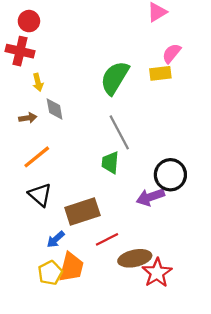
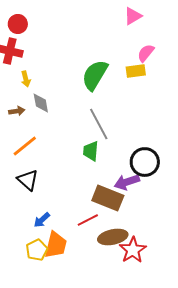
brown rectangle: (82, 211) -> (108, 198), moved, turned 40

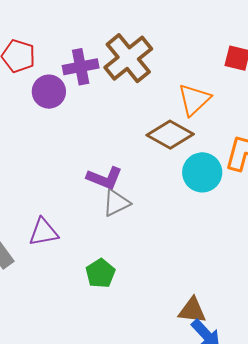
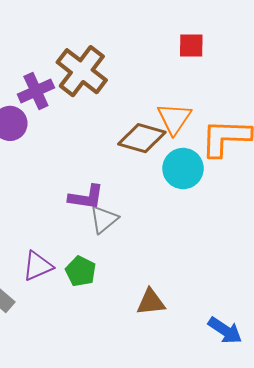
orange triangle: (194, 100) -> (174, 119), moved
green pentagon: (100, 273) -> (81, 271), moved
brown triangle: (192, 310) -> (151, 302), moved

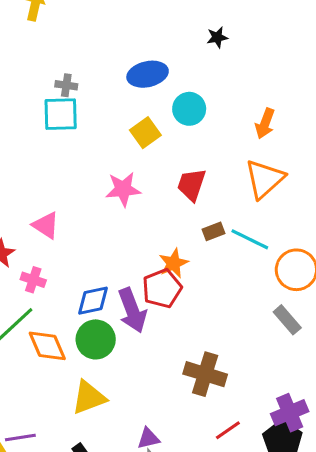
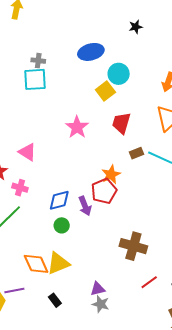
yellow square: (145, 133) -> (105, 91), moved
pink star: (123, 189) -> (77, 127), turned -30
purple arrow: (132, 310) -> (85, 206), size x0.7
green circle: (96, 339) -> (62, 225), size x0.6
orange diamond: (47, 346) -> (36, 264), moved

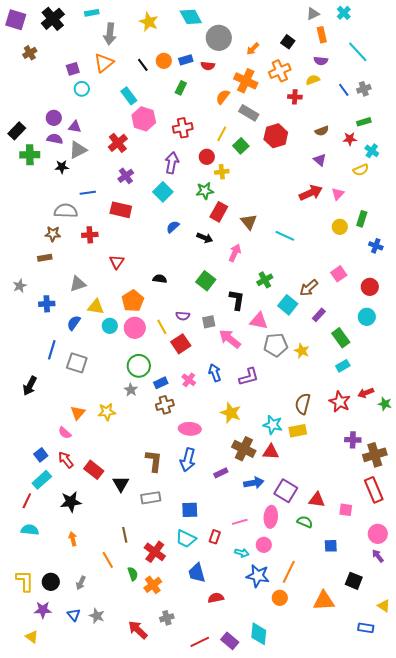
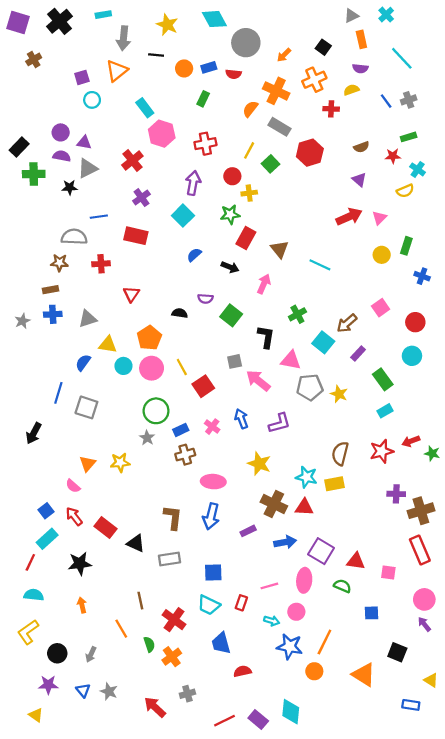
black line: (143, 65) -> (156, 55), moved, turned -48
blue cross: (47, 304) -> (53, 314), moved
purple semicircle: (183, 316) -> (205, 299), moved
red star: (340, 402) -> (382, 451), turned 30
black triangle: (121, 484) -> (136, 543), turned -36
yellow L-shape: (25, 581) -> (28, 632), moved, turned -125
orange triangle: (324, 601) -> (364, 675), turned 35

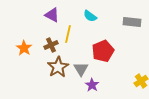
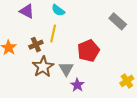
purple triangle: (52, 15) -> (27, 11), moved
cyan semicircle: (90, 16) -> (58, 10), moved
gray rectangle: (132, 22) -> (118, 21), turned 36

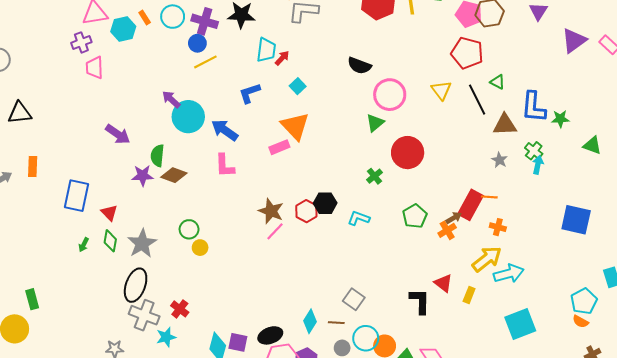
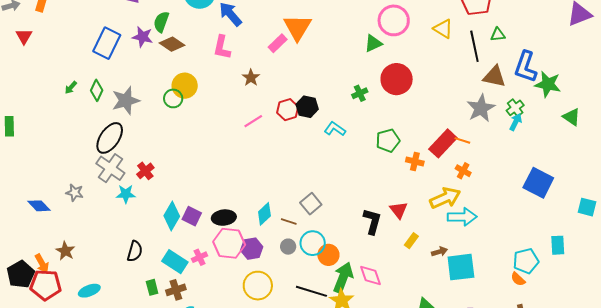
green triangle: (498, 82) -> (498, 35), turned -49
yellow triangle: (441, 90) -> (443, 29), turned -35
green star: (560, 119) -> (548, 84), size x1.5
pink rectangle: (279, 147) -> (278, 43), turned -36
gray star: (499, 160) -> (481, 108), size x1.8
blue rectangle: (77, 196) -> (107, 43), moved
brown star: (271, 211) -> (251, 78), moved, size x0.7
red triangle: (109, 213) -> (24, 36), moved
brown arrow: (454, 218) -> (439, 252), moved
orange cross: (447, 230) -> (415, 162), turned 30
yellow circle: (200, 248) -> (185, 86), moved, size x1.6
yellow rectangle: (469, 295) -> (411, 241), moved

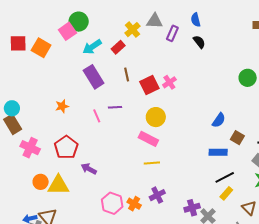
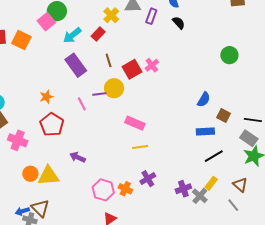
yellow circle: (156, 117) -> (114, 88), moved
red pentagon: (66, 147) -> (52, 125), moved
yellow rectangle: (226, 193) -> (211, 183), moved

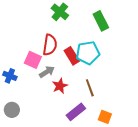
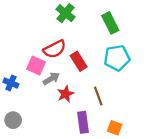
red semicircle: (50, 45) -> (55, 49), turned 55
cyan pentagon: (88, 53) -> (117, 58), moved
purple rectangle: (76, 112) -> (83, 122), turned -60

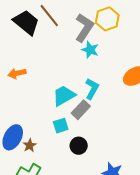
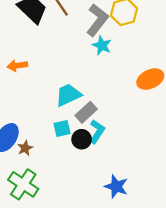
cyan L-shape: (92, 89) -> (97, 131), moved
black circle: (79, 146) -> (82, 139), moved

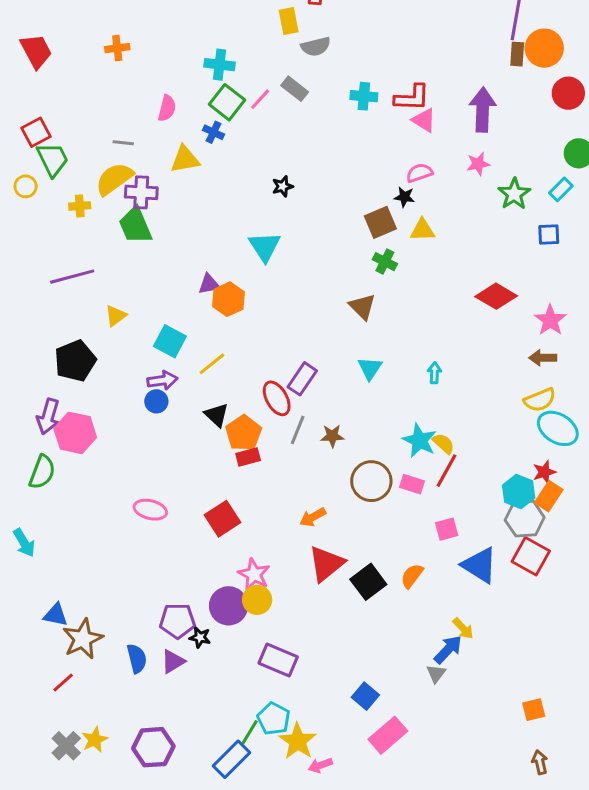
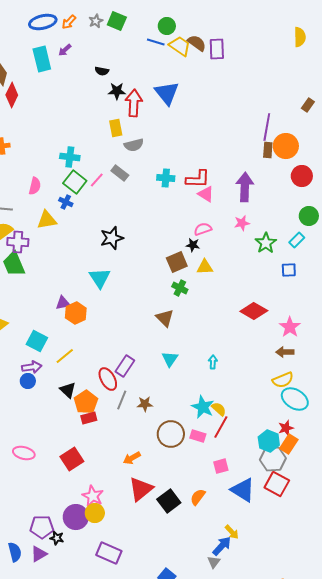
black star: (283, 186) -> (112, 238), size x1.6

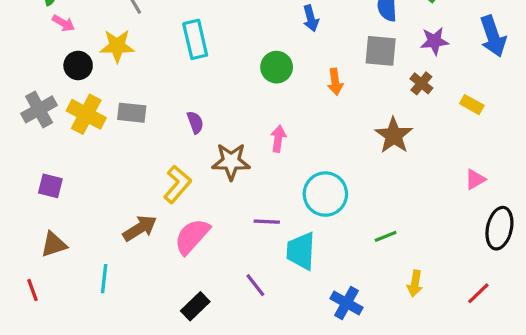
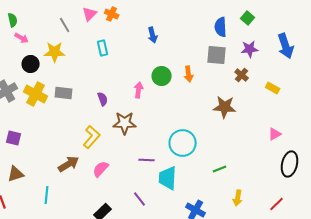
blue arrow: (311, 18) -> (153, 35), moved
cyan rectangle: (195, 39) -> (103, 48), size x0.7
green circle: (277, 67) -> (162, 76), moved
brown star: (394, 135) -> (225, 107), turned -30
pink arrow: (278, 139) -> (139, 90), moved
pink semicircle: (192, 236) -> (101, 169), size x0.7

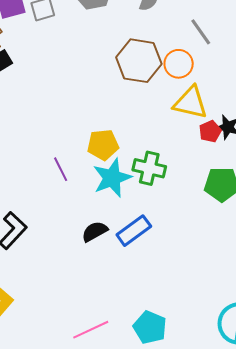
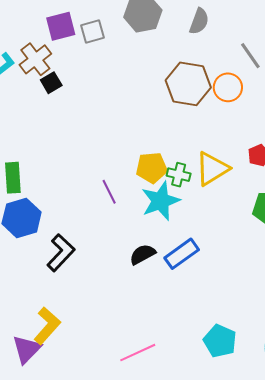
yellow triangle: (190, 103) -> (212, 169), moved, turned -45
green cross: (149, 168) -> (179, 175), moved, size x0.7
cyan pentagon: (150, 327) -> (220, 341), moved

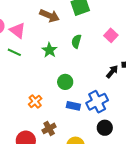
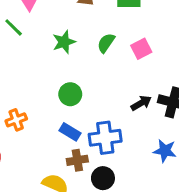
pink square: (111, 35) -> (141, 49), moved
orange cross: (35, 101) -> (16, 120), moved
brown cross: (49, 128) -> (77, 160), moved

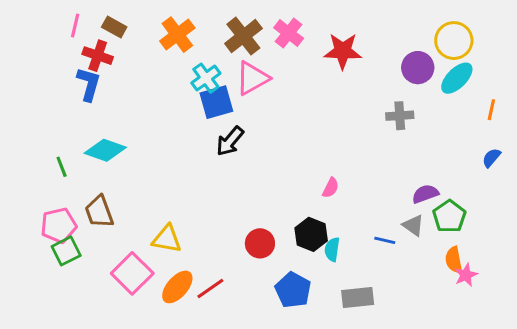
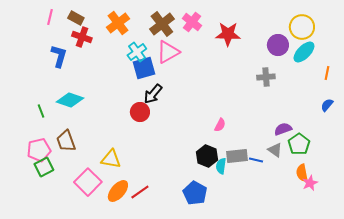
red cross: (98, 56) -> (82, 37), moved
red circle: (260, 243) -> (140, 112), moved
gray rectangle: (358, 297) -> (237, 156), moved

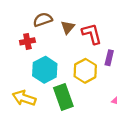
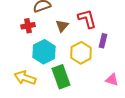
brown triangle: (68, 27) -> (62, 26), moved

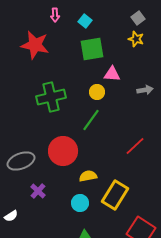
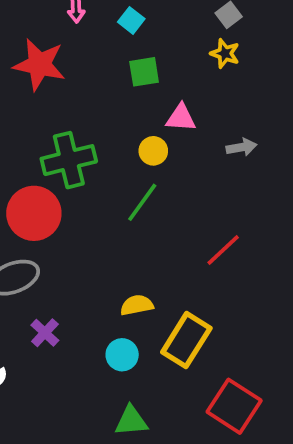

▸ WHAT IS EXPECTED
Write out the data word for word. Any picture is to be skipped.

▸ SOLUTION
brown rectangle: (82, 211) -> (108, 198), moved, turned 40

orange triangle: (194, 100) -> (174, 119), moved
green pentagon: (100, 273) -> (81, 271), moved
brown triangle: (192, 310) -> (151, 302), moved

yellow square: (145, 133) -> (105, 91), moved
pink star: (123, 189) -> (77, 127), turned -30
purple arrow: (132, 310) -> (85, 206), size x0.7
green circle: (96, 339) -> (62, 225), size x0.6
orange diamond: (47, 346) -> (36, 264), moved

black line: (143, 65) -> (156, 55), moved, turned -48
blue cross: (47, 304) -> (53, 314), moved
purple semicircle: (183, 316) -> (205, 299), moved
red star: (340, 402) -> (382, 451), turned 30
black triangle: (121, 484) -> (136, 543), turned -36
yellow L-shape: (25, 581) -> (28, 632), moved, turned -125
orange triangle: (324, 601) -> (364, 675), turned 35

purple triangle: (52, 15) -> (27, 11), moved
cyan semicircle: (90, 16) -> (58, 10), moved
gray rectangle: (132, 22) -> (118, 21), turned 36

green triangle: (498, 82) -> (498, 35), turned -49
yellow triangle: (441, 90) -> (443, 29), turned -35
green star: (560, 119) -> (548, 84), size x1.5
pink rectangle: (279, 147) -> (278, 43), turned -36
gray star: (499, 160) -> (481, 108), size x1.8
blue rectangle: (77, 196) -> (107, 43), moved
brown star: (271, 211) -> (251, 78), moved, size x0.7
red triangle: (109, 213) -> (24, 36), moved
brown arrow: (454, 218) -> (439, 252), moved
orange cross: (447, 230) -> (415, 162), turned 30
yellow circle: (200, 248) -> (185, 86), moved, size x1.6
yellow rectangle: (469, 295) -> (411, 241), moved

yellow circle: (156, 117) -> (114, 88), moved
red pentagon: (66, 147) -> (52, 125), moved
yellow rectangle: (226, 193) -> (211, 183), moved

red semicircle: (50, 45) -> (55, 49), turned 55
cyan pentagon: (88, 53) -> (117, 58), moved
purple rectangle: (76, 112) -> (83, 122), turned -60

cyan L-shape: (92, 89) -> (97, 131), moved
black circle: (79, 146) -> (82, 139), moved

black star: (283, 186) -> (112, 238), size x1.6

blue arrow: (311, 18) -> (153, 35), moved
cyan rectangle: (195, 39) -> (103, 48), size x0.7
green circle: (277, 67) -> (162, 76), moved
brown star: (394, 135) -> (225, 107), turned -30
pink arrow: (278, 139) -> (139, 90), moved
pink semicircle: (192, 236) -> (101, 169), size x0.7

yellow triangle: (190, 103) -> (212, 169), moved, turned -45
green cross: (149, 168) -> (179, 175), moved, size x0.7
cyan pentagon: (150, 327) -> (220, 341), moved

pink square: (111, 35) -> (141, 49), moved
orange cross: (35, 101) -> (16, 120), moved
brown cross: (49, 128) -> (77, 160), moved

red cross: (98, 56) -> (82, 37), moved
red circle: (260, 243) -> (140, 112), moved
gray rectangle: (358, 297) -> (237, 156), moved

brown triangle: (68, 27) -> (62, 26), moved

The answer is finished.